▶ **Instructions to follow**
Write out the data exactly as given, dropping every picture.
---------- Entries supplied
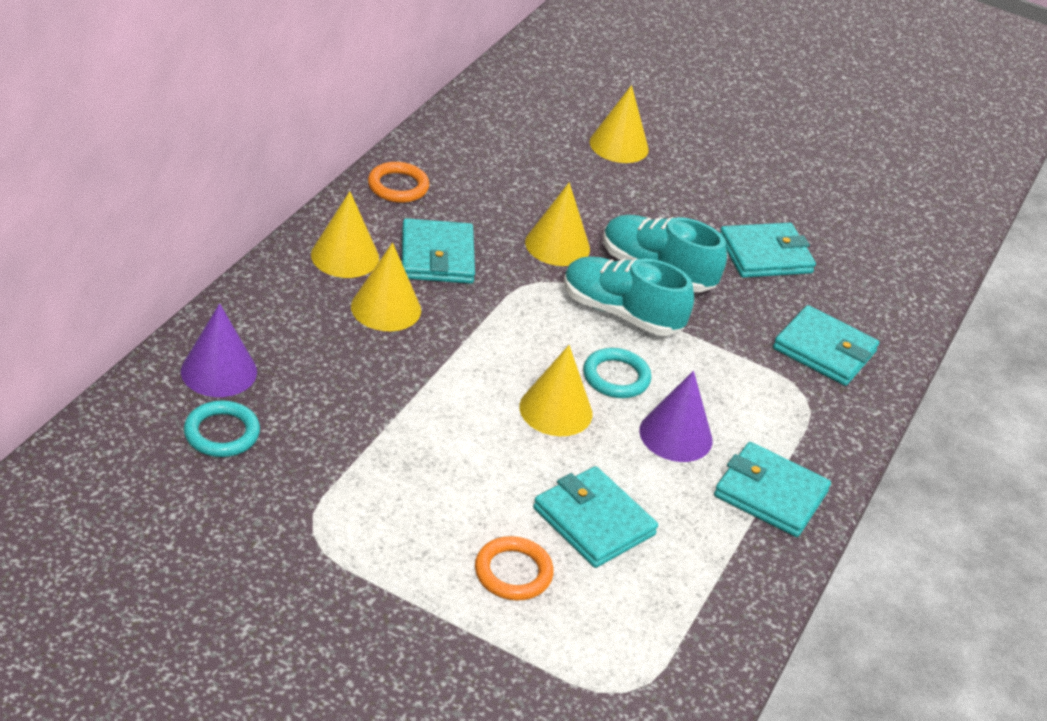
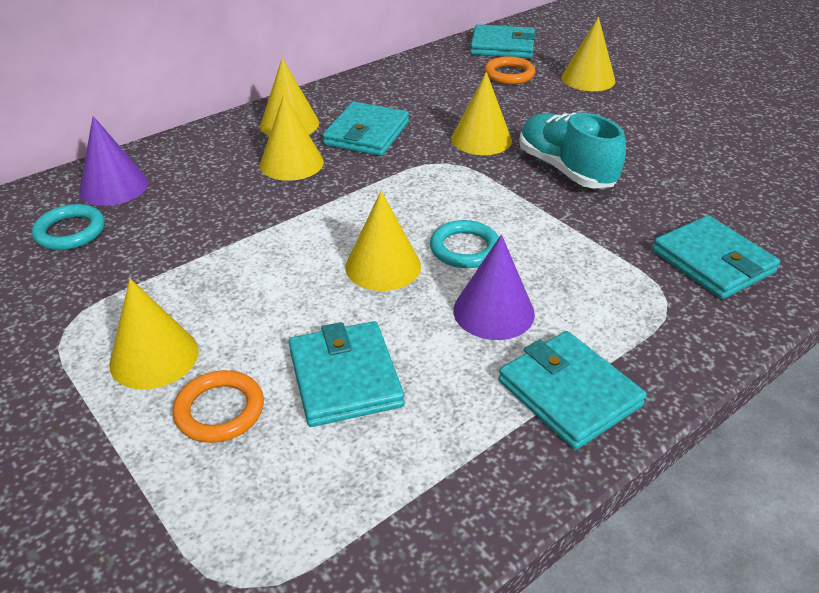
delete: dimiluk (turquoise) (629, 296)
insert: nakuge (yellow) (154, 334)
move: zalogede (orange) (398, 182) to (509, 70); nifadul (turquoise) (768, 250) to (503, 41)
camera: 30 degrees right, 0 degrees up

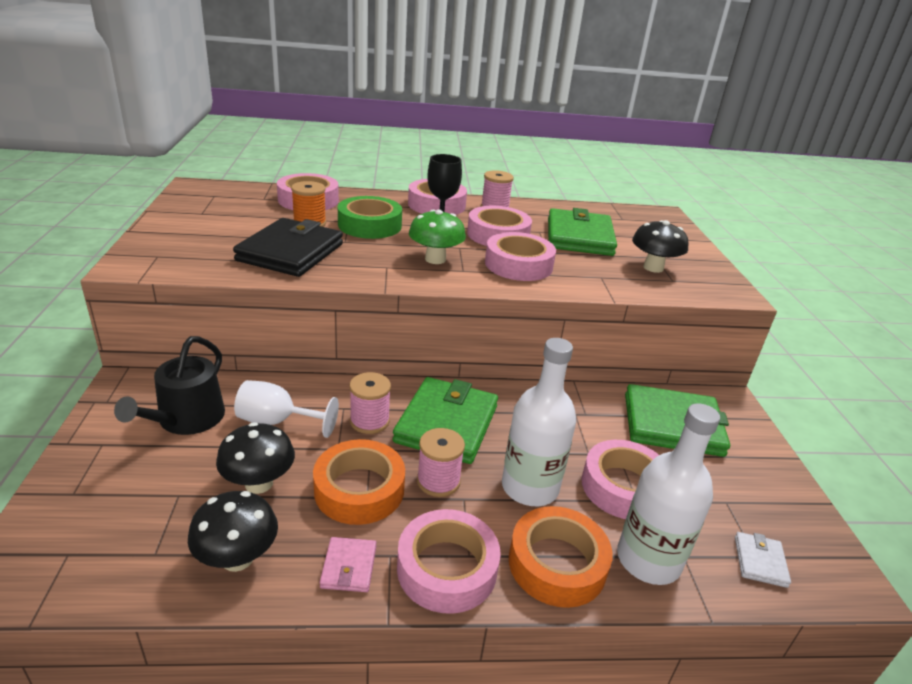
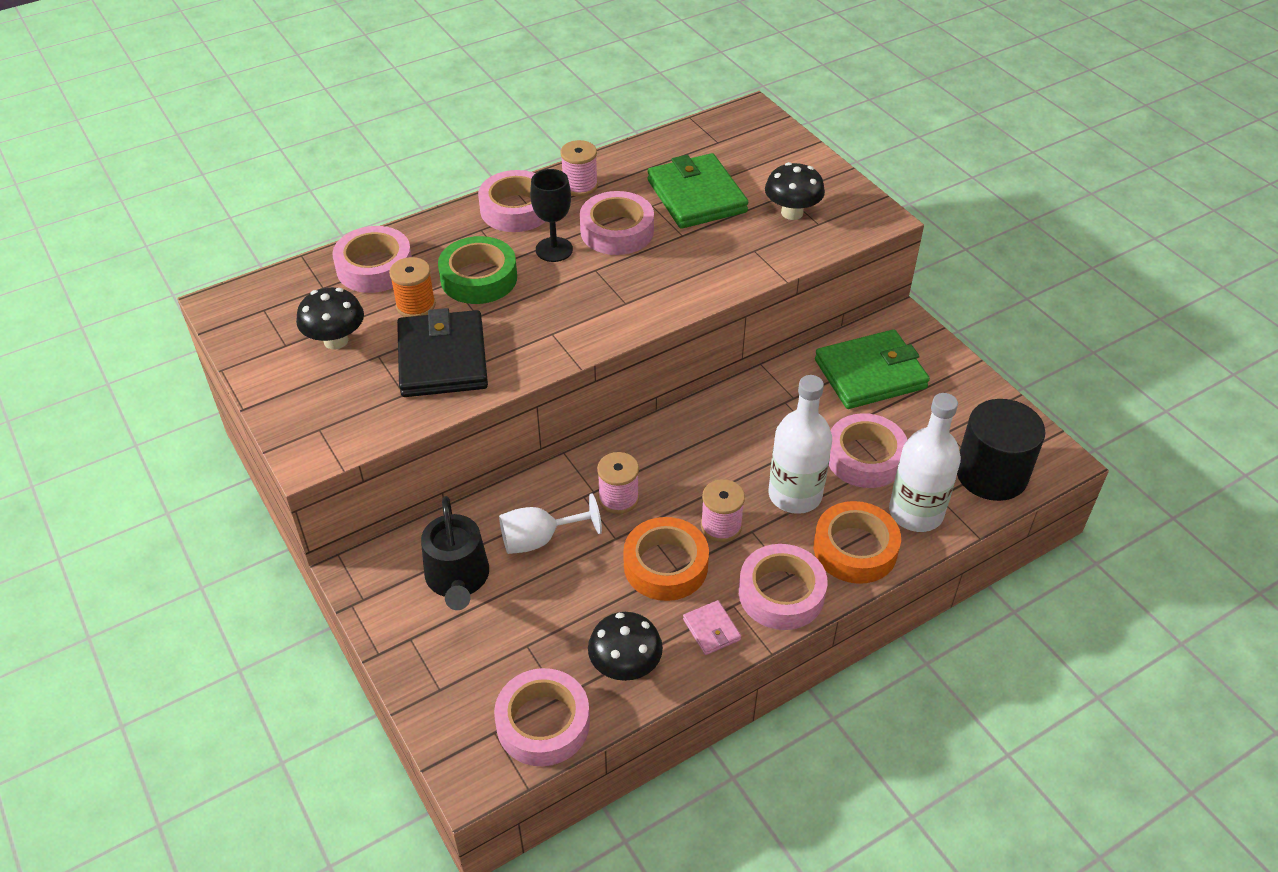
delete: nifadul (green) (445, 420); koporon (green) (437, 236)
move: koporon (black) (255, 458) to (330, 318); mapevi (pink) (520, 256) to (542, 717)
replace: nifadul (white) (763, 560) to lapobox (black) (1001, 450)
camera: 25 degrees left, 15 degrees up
--------------------
▶ **Answer to the exercise**
delete: dimiluk (turquoise) (629, 296)
insert: nakuge (yellow) (154, 334)
move: zalogede (orange) (398, 182) to (509, 70); nifadul (turquoise) (768, 250) to (503, 41)
camera: 30 degrees right, 0 degrees up

delete: nifadul (green) (445, 420); koporon (green) (437, 236)
move: koporon (black) (255, 458) to (330, 318); mapevi (pink) (520, 256) to (542, 717)
replace: nifadul (white) (763, 560) to lapobox (black) (1001, 450)
camera: 25 degrees left, 15 degrees up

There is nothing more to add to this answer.